ABOUT THIS EXERCISE: Look for the word "none" in the records, and copy each line where it appears.
--- DATA FOR THIS EXERCISE Enclosed Below ---
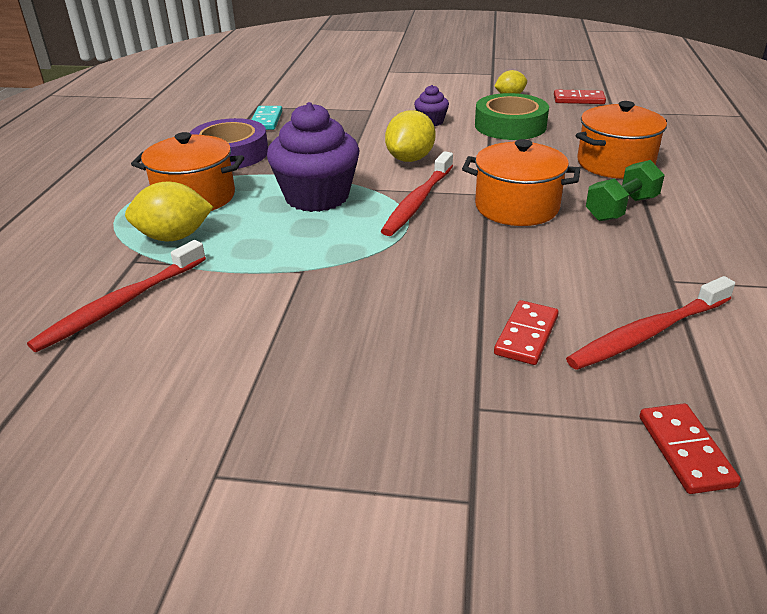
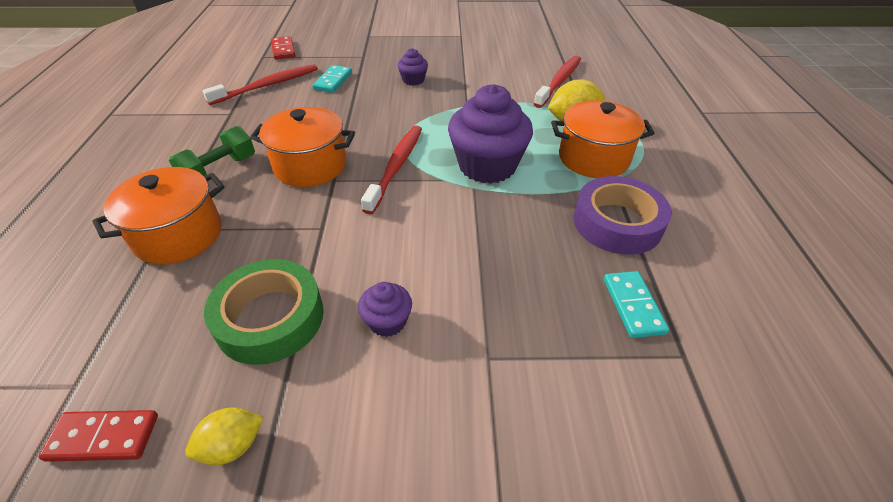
camera: 170 degrees right, 10 degrees up
(375, 326) = (413, 80): none -> purple cupcake
(410, 159) = (409, 227): yellow lemon -> none
(526, 335) = (333, 81): red domino -> turquoise domino

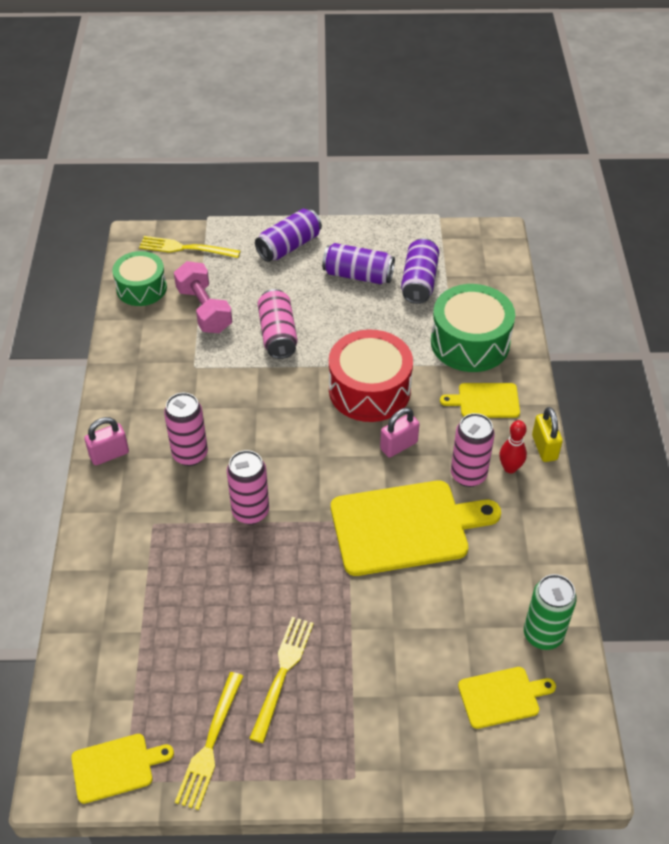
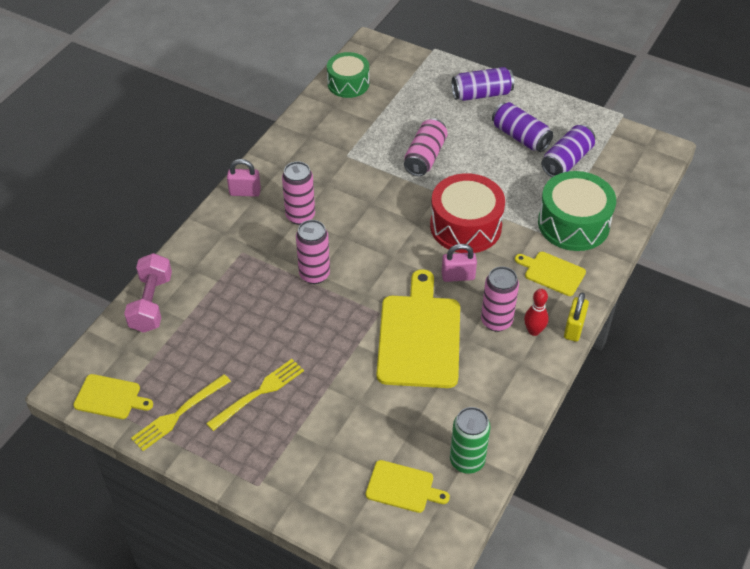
camera: 30 degrees right, 0 degrees up
(185, 248) = (401, 66): yellow fork -> none
(204, 310) = (383, 117): pink dumbbell -> pink dumbbell (151, 303)
(405, 527) = (419, 336): yellow cutting board -> yellow cutting board turned 105 degrees counterclockwise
--- End of Enclosed DATA FOR THIS EXERCISE ---
ANSWER:
(375, 326) = (413, 80): none -> purple cupcake
(410, 159) = (409, 227): yellow lemon -> none
(185, 248) = (401, 66): yellow fork -> none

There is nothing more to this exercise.